Report each line of the data below that contains the string "kern" by copying the whole line. Treat uppercase and lowercase as different.

╭─ Data excerpts

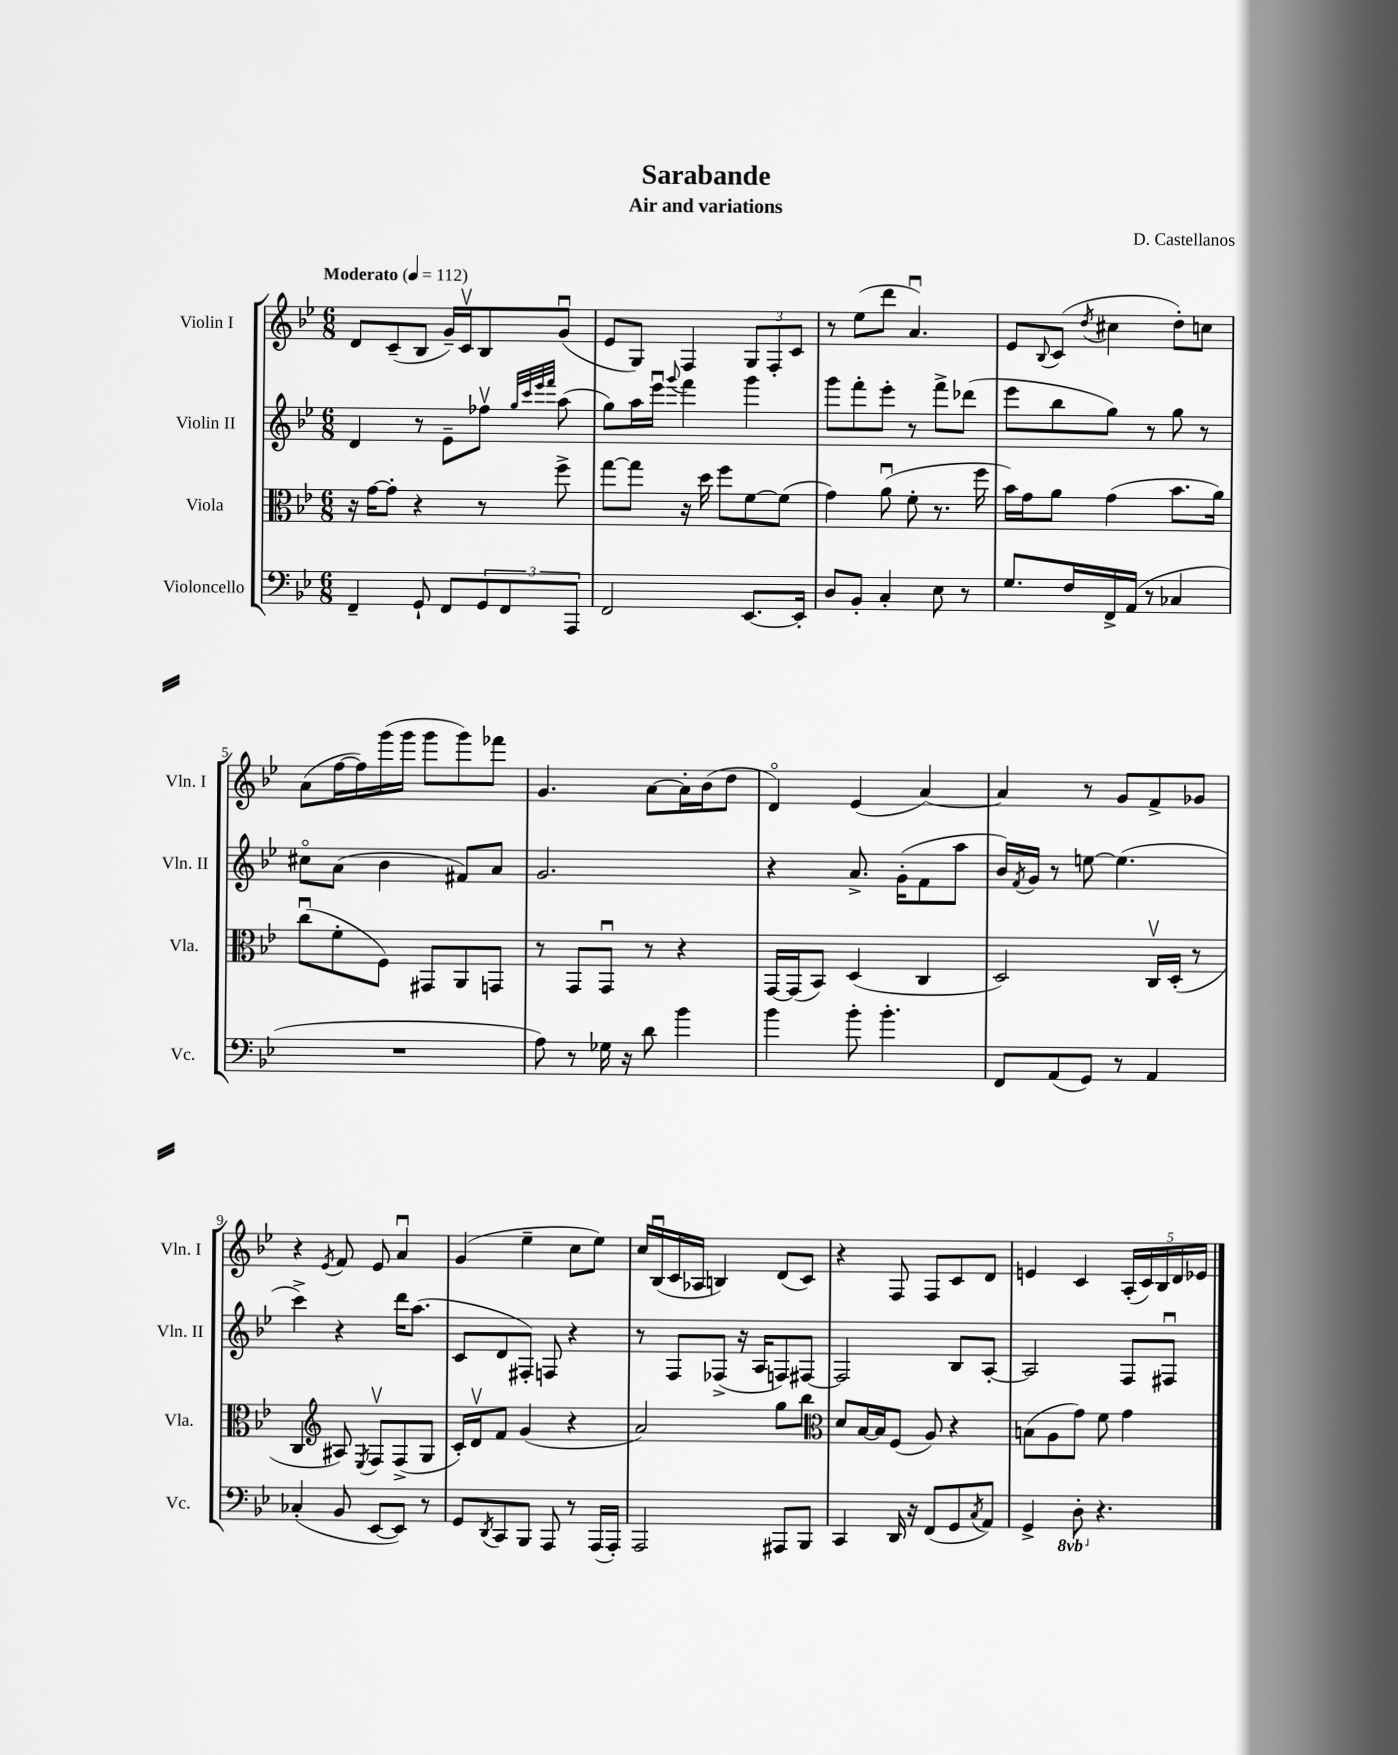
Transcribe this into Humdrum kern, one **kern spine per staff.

**kern	**kern	**kern	**kern
*part4	*part3	*part2	*part1
*staff4	*staff3	*staff2	*staff1
*I"Violoncello	*I"Viola	*I"Violin II	*I"Violin I
*I'Vc.	*I'Vla.	*I'Vln. II	*I'Vln. I
*clefF4	*clefC3	*clefG2	*clefG2
*k[b-e-]	*k[b-e-]	*k[b-e-]	*k[b-e-]
*M6/8	*M6/8	*M6/8	*M6/8
*MM112	*MM112	*MM112	*MM112
=1	=1	=1	=1
!	!	!	!LO:TX:a:B:t=Moderato
4FF~/	16r	4d/	8d/L
.	[16g\KL	.	.
.	8g'\J]	.	(8c~/
8GG`/	4r	8r	8B-/J
8FF/L	.	8e-~\L	16g~/LL)
.	.	.	16cv/J
12GG/	8r	8ff-Xv\J	8B-/
12FF/	.	.	.
.	.	32qqgg/LLL	.
.	.	32qqccc/	.
.	.	32qqeee-/	.
.	.	32qqfff/JJJ	.
.	8ff^\	(8aa\	(8gu/J
12AAA/J	.	.	.
=2	=2	=2	=2
2FF/	[8gg\L	8gg\L)	8e-/L
.	8gg\J]	16aa\L	8G/J)
.	.	16eee-u\JJ	.
.	.	8qqggg/	.
.	16r	4fff\	4F/
.	16dd\	.	.
.	8ff\L	.	.
[8.EE-/L	[8f\	4ggg\	12G/L
.	.	.	12F'/
.	(8f\J]	.	.
.	.	.	12c/J
16EE-'/Jk]	.	.	.
=3	=3	=3	=3
8D/L	4g\)	8ggg\L	8r
8BB-'/J	.	8fff'\	(8ee-\L
4C'/	(8au\	8eee-'\J	8ddd\J
.	8f'\	8r	4.au/)
8E-\	8.r	8fff^\L	.
8r	.	(8ddd-X\J	.
.	16ff\	.	.
=4	=4	=4	=4
8.G/L	16b-\LL)	8eee-\L	8e-/L
.	16g\J	.	.
.	.	.	8qqB-/
.	8a\J	8bb-\	(8c/J
16F/L	.	.	.
.	.	.	8qdd/
16FF^/	(4g\	8gg\J)	4cc#X\
(16AA/JJ	.	.	.
8r	.	8r	.
4C-X/	8.b-\L	8gg\	8dd'\L)
.	.	8r	8ccn\J
.	16a\Jk)	.	.
!!LO:LB:g=z
=5	=5	=5	=5
2.r	(8ccu\L	8cc#X\L	(8a\L
.	8f'\	(8a\J	[16ff\L
.	.	.	16ff\])
.	8F\J)	4b-\	(16ggg\
.	.	.	16ggg\JJ
.	8GG#X/L	.	8ggg\L
.	8AA/	8f#X/L)	8ggg\)
.	8GGn/J	8a/J	8fff-X\J
=6	=6	=6	=6
8A\)	8r	2.g/	4.g/
8r	8GG/L	.	.
16G-X\	8GGu/J	.	.
16r	.	.	.
8d\	8r	.	[8a\L
4b-\	4r	.	16a'\L]
.	.	.	(16b-\J
.	.	.	8dd\J
=7	=7	=7	=7
4b-\	[16GG/LL	4r	4d/)
.	(16GG/J]	.	.
.	8BB-/J)	.	.
8b-'\	(4D/	8.a^/	(4e-/
4.b-'\	.	.	.
.	.	(16g'\KL	.
.	4C/	8f\	[4a/)
.	.	8aa\J	.
=8	=8	=8	=8
8FF/L	2D/)	16b-/LL)	4a/]
.	.	8qf/	.
.	.	16g/JJ	.
(8AA/	.	8r	.
8GG/J)	.	[8een\	8r
8r	.	(4.ee\]	8g/L
4AA/	16Cv/LL	.	8f^/
.	(16D'/JJ	.	.
.	8r	.	8g-X/J
!!LO:LB:g=z
=9	=9	=9	=9
(4C-X'/	4C/	4ccc^\)	4r
*	*clefG2	*	*
.	.	.	8qe-/
8BB-/	8A#X/)	4r	8f/
.	8qE-/	.	.
[8EE-/L	8Fv/L	.	8e-/
8EE-/J])	(8F^/	16ddd\KL	4au/
.	.	(8.aa\J	.
8r	8G/J	.	.
=10	=10	=10	=10
8GG/L	16c'/LL)	8c/L	(4g/
.	16dv/J	.	.
8qDD/	.	.	.
8CC/	8f/J	8d/	.
8BBB-/J	(4g/	8F#X'/J)	4ee-~\
8AAA/	.	8Fn/	.
8r	4r	4r	8cc\L
(16AAA/LL	.	.	8ee-\J)
16AAA'/JJ)	.	.	.
=11	=11	=11	=11
2AAA/	2a/)	8r	16cc/LL
.	.	.	(16B-u/
.	.	8F/L	16c/
.	.	.	16A-X/JJ
.	.	(8F-X^/J	4Bn/)
.	.	16r	.
.	.	16A/KL	.
8AAA#X/L	8gg\L	8Fn/)	(8d/L
8BBB-/J	8bb-\J	[8F#X/J	8c/J)
=12	=12	=12	=12
*	*clefC3	*	*
4CC/	8d/L	2F#/]	4r
.	[16B-/L	.	.
.	16B-/J]	.	.
16DD/	(8F/J	.	8F/
16r	.	.	.
(8FF/L	8A/)	.	8F/L
8GG/	4r	8B-/L	8c/
8qC/	.	.	.
8AA/J)	.	[8A'/J	8d/J
=13	=13	=13	=13
4GG^/	(8Bn\L	2A/]	4en/
.	8A\	.	.
*8ba	*	*	*
8DD'\	8g\J)	.	4c/
*X8ba	*	*	*
4.r	8f\	.	.
.	4g\	8F/L	(20A'/LL
.	.	.	20c/)
.	.	.	20B-/
.	.	8F#Xu/J	.
.	.	.	20d/
.	.	.	20e-X/JJ
==	==	==	==
*-	*-	*-	*-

╰─

- [Answer to the task]:
Transcribe this into Humdrum kern, one **kern spine per staff.
**kern	**kern	**kern	**kern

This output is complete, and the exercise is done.